RECORD EXTRACTS -
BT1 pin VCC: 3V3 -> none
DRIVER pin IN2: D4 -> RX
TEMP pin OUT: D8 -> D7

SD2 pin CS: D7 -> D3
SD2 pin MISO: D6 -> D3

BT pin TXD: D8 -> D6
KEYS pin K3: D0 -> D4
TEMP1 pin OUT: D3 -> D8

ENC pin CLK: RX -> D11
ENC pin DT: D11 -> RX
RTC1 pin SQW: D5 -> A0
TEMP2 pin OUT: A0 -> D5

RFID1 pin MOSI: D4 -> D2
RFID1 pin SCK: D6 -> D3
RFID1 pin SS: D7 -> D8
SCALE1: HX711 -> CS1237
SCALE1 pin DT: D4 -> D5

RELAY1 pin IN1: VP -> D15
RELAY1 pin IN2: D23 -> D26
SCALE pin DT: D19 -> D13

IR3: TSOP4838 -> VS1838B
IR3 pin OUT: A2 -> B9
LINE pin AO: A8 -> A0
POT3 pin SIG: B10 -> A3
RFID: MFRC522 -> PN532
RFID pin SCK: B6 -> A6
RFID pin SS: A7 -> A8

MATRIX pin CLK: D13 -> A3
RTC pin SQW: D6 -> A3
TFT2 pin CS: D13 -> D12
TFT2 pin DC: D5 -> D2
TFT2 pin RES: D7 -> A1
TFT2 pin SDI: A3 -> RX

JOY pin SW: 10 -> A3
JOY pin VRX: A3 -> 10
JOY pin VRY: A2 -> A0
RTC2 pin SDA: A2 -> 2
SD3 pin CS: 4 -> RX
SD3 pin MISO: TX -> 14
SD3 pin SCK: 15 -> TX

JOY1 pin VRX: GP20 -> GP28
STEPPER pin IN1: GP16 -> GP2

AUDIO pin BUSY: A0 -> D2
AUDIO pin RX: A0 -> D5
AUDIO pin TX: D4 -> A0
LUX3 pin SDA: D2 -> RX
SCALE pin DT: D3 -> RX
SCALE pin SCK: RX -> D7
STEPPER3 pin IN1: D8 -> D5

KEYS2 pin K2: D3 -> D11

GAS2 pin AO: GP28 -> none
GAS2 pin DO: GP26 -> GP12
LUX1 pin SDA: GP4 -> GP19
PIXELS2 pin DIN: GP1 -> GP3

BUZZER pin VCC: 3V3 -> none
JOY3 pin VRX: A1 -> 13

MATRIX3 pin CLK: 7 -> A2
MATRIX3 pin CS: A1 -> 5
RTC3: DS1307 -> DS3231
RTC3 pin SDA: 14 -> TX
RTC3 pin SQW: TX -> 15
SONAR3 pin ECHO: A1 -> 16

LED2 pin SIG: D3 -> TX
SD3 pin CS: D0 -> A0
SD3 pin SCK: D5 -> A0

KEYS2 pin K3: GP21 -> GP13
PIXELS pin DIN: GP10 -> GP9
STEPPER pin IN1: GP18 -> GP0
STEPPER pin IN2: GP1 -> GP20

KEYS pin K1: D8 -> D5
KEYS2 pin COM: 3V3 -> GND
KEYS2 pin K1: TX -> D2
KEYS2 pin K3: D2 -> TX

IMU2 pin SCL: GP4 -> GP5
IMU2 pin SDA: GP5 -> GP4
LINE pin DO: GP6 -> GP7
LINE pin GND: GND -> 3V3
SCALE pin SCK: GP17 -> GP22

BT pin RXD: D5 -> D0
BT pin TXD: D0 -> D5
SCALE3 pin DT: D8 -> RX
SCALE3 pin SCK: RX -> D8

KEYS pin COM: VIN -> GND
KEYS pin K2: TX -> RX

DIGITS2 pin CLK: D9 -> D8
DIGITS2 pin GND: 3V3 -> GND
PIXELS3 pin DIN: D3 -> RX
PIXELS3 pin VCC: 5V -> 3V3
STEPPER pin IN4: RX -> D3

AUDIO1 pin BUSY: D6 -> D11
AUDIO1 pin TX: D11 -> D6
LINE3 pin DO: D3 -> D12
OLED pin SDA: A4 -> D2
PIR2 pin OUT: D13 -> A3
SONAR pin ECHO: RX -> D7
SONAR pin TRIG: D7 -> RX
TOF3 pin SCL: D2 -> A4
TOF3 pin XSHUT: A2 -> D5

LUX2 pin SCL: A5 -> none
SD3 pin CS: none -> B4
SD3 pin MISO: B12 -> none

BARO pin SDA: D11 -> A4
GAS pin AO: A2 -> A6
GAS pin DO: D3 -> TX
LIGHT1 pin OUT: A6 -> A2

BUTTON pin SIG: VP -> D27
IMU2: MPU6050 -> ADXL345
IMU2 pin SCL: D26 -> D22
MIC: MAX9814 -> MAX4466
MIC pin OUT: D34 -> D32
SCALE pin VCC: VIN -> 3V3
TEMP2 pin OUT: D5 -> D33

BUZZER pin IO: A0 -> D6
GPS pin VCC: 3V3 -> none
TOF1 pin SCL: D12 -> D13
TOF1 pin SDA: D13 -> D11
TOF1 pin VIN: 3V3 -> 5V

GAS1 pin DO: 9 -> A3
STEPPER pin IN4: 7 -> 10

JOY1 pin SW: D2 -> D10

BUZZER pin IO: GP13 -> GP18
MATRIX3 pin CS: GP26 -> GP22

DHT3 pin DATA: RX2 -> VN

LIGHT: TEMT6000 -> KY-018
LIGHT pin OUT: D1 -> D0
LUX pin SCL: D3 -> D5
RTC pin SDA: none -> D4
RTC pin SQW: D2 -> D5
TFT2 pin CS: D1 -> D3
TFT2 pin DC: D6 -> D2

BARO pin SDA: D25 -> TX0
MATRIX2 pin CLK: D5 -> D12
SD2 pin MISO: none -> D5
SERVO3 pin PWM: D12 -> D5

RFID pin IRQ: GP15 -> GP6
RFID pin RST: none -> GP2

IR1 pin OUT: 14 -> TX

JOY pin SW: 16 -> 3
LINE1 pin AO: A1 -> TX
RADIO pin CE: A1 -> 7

WHAT IS NEEDED - Nothing in the records may be altered; restate them word for word.

RESULT OF THE TASK -
BT1 pin VCC: 3V3 -> none
DRIVER pin IN2: D4 -> RX
TEMP pin OUT: D8 -> D7

SD2 pin CS: D7 -> D3
SD2 pin MISO: D6 -> D3

BT pin TXD: D8 -> D6
KEYS pin K3: D0 -> D4
TEMP1 pin OUT: D3 -> D8

ENC pin CLK: RX -> D11
ENC pin DT: D11 -> RX
RTC1 pin SQW: D5 -> A0
TEMP2 pin OUT: A0 -> D5

RFID1 pin MOSI: D4 -> D2
RFID1 pin SCK: D6 -> D3
RFID1 pin SS: D7 -> D8
SCALE1: HX711 -> CS1237
SCALE1 pin DT: D4 -> D5

RELAY1 pin IN1: VP -> D15
RELAY1 pin IN2: D23 -> D26
SCALE pin DT: D19 -> D13

IR3: TSOP4838 -> VS1838B
IR3 pin OUT: A2 -> B9
LINE pin AO: A8 -> A0
POT3 pin SIG: B10 -> A3
RFID: MFRC522 -> PN532
RFID pin SCK: B6 -> A6
RFID pin SS: A7 -> A8

MATRIX pin CLK: D13 -> A3
RTC pin SQW: D6 -> A3
TFT2 pin CS: D13 -> D12
TFT2 pin DC: D5 -> D2
TFT2 pin RES: D7 -> A1
TFT2 pin SDI: A3 -> RX

JOY pin SW: 10 -> A3
JOY pin VRX: A3 -> 10
JOY pin VRY: A2 -> A0
RTC2 pin SDA: A2 -> 2
SD3 pin CS: 4 -> RX
SD3 pin MISO: TX -> 14
SD3 pin SCK: 15 -> TX

JOY1 pin VRX: GP20 -> GP28
STEPPER pin IN1: GP16 -> GP2

AUDIO pin BUSY: A0 -> D2
AUDIO pin RX: A0 -> D5
AUDIO pin TX: D4 -> A0
LUX3 pin SDA: D2 -> RX
SCALE pin DT: D3 -> RX
SCALE pin SCK: RX -> D7
STEPPER3 pin IN1: D8 -> D5

KEYS2 pin K2: D3 -> D11

GAS2 pin AO: GP28 -> none
GAS2 pin DO: GP26 -> GP12
LUX1 pin SDA: GP4 -> GP19
PIXELS2 pin DIN: GP1 -> GP3

BUZZER pin VCC: 3V3 -> none
JOY3 pin VRX: A1 -> 13

MATRIX3 pin CLK: 7 -> A2
MATRIX3 pin CS: A1 -> 5
RTC3: DS1307 -> DS3231
RTC3 pin SDA: 14 -> TX
RTC3 pin SQW: TX -> 15
SONAR3 pin ECHO: A1 -> 16

LED2 pin SIG: D3 -> TX
SD3 pin CS: D0 -> A0
SD3 pin SCK: D5 -> A0

KEYS2 pin K3: GP21 -> GP13
PIXELS pin DIN: GP10 -> GP9
STEPPER pin IN1: GP18 -> GP0
STEPPER pin IN2: GP1 -> GP20

KEYS pin K1: D8 -> D5
KEYS2 pin COM: 3V3 -> GND
KEYS2 pin K1: TX -> D2
KEYS2 pin K3: D2 -> TX

IMU2 pin SCL: GP4 -> GP5
IMU2 pin SDA: GP5 -> GP4
LINE pin DO: GP6 -> GP7
LINE pin GND: GND -> 3V3
SCALE pin SCK: GP17 -> GP22

BT pin RXD: D5 -> D0
BT pin TXD: D0 -> D5
SCALE3 pin DT: D8 -> RX
SCALE3 pin SCK: RX -> D8

KEYS pin COM: VIN -> GND
KEYS pin K2: TX -> RX

DIGITS2 pin CLK: D9 -> D8
DIGITS2 pin GND: 3V3 -> GND
PIXELS3 pin DIN: D3 -> RX
PIXELS3 pin VCC: 5V -> 3V3
STEPPER pin IN4: RX -> D3

AUDIO1 pin BUSY: D6 -> D11
AUDIO1 pin TX: D11 -> D6
LINE3 pin DO: D3 -> D12
OLED pin SDA: A4 -> D2
PIR2 pin OUT: D13 -> A3
SONAR pin ECHO: RX -> D7
SONAR pin TRIG: D7 -> RX
TOF3 pin SCL: D2 -> A4
TOF3 pin XSHUT: A2 -> D5

LUX2 pin SCL: A5 -> none
SD3 pin CS: none -> B4
SD3 pin MISO: B12 -> none

BARO pin SDA: D11 -> A4
GAS pin AO: A2 -> A6
GAS pin DO: D3 -> TX
LIGHT1 pin OUT: A6 -> A2

BUTTON pin SIG: VP -> D27
IMU2: MPU6050 -> ADXL345
IMU2 pin SCL: D26 -> D22
MIC: MAX9814 -> MAX4466
MIC pin OUT: D34 -> D32
SCALE pin VCC: VIN -> 3V3
TEMP2 pin OUT: D5 -> D33

BUZZER pin IO: A0 -> D6
GPS pin VCC: 3V3 -> none
TOF1 pin SCL: D12 -> D13
TOF1 pin SDA: D13 -> D11
TOF1 pin VIN: 3V3 -> 5V

GAS1 pin DO: 9 -> A3
STEPPER pin IN4: 7 -> 10

JOY1 pin SW: D2 -> D10

BUZZER pin IO: GP13 -> GP18
MATRIX3 pin CS: GP26 -> GP22

DHT3 pin DATA: RX2 -> VN

LIGHT: TEMT6000 -> KY-018
LIGHT pin OUT: D1 -> D0
LUX pin SCL: D3 -> D5
RTC pin SDA: none -> D4
RTC pin SQW: D2 -> D5
TFT2 pin CS: D1 -> D3
TFT2 pin DC: D6 -> D2

BARO pin SDA: D25 -> TX0
MATRIX2 pin CLK: D5 -> D12
SD2 pin MISO: none -> D5
SERVO3 pin PWM: D12 -> D5

RFID pin IRQ: GP15 -> GP6
RFID pin RST: none -> GP2

IR1 pin OUT: 14 -> TX

JOY pin SW: 16 -> 3
LINE1 pin AO: A1 -> TX
RADIO pin CE: A1 -> 7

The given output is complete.